> _EXERCICE_
Comptez les lignes du matériel ci-dessous qui contiennent la chaîne « pizz » en respectant la casse, puis donnez ce nombre seul.

-------

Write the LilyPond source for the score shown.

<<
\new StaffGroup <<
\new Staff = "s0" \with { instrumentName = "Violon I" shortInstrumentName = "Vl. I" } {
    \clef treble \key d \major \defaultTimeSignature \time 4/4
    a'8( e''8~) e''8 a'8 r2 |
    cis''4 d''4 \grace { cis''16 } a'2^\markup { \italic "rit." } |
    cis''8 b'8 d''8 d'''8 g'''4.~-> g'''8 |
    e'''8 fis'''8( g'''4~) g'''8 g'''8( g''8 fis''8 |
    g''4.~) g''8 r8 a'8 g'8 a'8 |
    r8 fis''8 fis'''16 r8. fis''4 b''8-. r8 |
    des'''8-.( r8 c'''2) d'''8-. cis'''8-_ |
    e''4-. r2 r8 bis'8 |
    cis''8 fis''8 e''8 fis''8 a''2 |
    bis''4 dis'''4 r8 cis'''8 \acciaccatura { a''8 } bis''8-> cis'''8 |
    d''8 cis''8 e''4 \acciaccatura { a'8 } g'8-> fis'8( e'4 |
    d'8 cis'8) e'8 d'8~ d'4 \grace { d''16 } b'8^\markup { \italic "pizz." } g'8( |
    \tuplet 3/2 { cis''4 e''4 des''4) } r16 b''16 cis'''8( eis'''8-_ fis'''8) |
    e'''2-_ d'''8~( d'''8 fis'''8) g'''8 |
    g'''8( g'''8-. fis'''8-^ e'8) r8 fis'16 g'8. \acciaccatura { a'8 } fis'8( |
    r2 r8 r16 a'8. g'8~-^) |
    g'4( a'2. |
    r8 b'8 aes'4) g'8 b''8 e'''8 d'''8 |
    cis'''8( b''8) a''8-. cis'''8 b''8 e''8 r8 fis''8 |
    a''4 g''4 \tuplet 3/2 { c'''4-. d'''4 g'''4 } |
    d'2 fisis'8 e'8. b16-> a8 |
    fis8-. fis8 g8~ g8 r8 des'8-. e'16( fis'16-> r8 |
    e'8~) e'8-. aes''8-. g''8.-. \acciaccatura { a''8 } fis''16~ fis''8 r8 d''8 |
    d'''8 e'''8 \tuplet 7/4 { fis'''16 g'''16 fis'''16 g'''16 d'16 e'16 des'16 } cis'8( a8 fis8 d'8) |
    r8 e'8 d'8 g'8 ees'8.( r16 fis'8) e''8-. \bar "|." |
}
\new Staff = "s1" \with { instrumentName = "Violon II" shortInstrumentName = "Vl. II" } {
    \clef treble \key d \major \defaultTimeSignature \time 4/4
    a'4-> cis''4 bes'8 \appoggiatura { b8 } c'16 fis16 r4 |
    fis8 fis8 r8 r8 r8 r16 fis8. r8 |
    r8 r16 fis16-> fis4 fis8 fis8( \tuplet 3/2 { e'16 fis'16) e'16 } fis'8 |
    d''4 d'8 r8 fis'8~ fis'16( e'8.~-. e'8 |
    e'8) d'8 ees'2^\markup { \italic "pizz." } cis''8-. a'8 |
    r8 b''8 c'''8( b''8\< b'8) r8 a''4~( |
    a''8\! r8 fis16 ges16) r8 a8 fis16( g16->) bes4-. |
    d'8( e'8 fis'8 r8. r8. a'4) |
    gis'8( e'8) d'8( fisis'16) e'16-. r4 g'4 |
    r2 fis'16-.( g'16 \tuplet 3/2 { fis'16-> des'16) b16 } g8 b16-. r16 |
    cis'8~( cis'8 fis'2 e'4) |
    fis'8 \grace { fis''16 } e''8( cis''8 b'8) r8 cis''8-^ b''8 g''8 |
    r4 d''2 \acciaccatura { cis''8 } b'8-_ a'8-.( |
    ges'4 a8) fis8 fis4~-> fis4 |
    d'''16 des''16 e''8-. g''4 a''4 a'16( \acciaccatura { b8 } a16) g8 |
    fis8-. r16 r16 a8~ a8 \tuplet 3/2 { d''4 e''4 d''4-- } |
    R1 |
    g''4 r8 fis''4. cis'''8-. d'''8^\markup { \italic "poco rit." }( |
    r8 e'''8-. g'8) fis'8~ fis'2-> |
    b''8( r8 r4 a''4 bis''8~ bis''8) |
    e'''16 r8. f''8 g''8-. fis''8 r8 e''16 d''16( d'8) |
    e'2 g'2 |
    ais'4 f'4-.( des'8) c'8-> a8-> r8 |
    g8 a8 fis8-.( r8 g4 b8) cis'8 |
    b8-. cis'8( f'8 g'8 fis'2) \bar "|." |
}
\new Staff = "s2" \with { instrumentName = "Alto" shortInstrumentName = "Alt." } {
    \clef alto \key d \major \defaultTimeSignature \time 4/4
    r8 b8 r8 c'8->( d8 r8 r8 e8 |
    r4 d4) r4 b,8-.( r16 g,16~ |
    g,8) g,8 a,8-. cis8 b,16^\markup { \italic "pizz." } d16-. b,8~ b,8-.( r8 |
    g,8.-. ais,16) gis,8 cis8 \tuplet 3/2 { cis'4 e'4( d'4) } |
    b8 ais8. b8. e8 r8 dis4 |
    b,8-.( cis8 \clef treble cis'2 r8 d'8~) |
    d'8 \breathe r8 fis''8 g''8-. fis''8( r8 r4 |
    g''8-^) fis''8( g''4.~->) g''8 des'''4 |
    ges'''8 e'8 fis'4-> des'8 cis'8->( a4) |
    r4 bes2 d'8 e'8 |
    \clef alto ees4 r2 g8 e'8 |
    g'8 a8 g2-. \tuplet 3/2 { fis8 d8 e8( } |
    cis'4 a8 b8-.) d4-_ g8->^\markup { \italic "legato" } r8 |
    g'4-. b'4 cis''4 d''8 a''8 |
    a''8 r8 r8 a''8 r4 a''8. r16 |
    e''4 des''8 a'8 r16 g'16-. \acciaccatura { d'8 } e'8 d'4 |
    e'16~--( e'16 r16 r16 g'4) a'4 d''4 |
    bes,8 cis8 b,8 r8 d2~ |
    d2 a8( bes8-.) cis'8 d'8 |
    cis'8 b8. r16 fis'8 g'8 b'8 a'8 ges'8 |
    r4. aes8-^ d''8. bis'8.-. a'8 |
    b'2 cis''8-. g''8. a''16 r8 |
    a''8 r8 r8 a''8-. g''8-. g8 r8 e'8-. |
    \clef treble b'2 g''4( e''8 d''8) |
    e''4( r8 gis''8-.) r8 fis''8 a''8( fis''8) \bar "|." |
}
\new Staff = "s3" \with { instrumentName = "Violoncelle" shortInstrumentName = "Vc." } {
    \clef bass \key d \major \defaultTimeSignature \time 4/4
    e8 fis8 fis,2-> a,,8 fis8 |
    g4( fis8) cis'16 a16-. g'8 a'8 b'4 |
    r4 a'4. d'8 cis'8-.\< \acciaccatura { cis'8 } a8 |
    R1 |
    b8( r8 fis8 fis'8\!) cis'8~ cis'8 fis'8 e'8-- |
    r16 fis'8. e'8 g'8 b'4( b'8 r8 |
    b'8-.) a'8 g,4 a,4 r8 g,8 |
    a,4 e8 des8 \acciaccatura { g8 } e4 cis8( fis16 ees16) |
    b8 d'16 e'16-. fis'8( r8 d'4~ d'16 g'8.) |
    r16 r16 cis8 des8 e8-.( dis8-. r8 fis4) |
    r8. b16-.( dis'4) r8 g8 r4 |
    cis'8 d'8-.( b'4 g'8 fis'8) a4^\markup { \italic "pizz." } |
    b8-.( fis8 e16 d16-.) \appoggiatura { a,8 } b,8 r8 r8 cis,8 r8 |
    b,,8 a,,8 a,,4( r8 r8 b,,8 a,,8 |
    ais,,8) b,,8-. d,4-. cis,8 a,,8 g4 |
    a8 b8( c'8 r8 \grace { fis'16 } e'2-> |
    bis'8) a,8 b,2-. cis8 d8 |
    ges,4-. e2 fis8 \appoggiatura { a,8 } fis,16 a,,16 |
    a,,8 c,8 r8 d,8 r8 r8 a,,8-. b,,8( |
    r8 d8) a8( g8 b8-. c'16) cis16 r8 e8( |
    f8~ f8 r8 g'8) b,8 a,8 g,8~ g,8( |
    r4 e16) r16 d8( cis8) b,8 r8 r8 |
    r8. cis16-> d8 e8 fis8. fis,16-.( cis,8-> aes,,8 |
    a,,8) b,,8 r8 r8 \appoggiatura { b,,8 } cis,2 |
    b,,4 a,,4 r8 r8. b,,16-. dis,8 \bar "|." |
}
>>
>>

-------

> _RÉPONSE_
4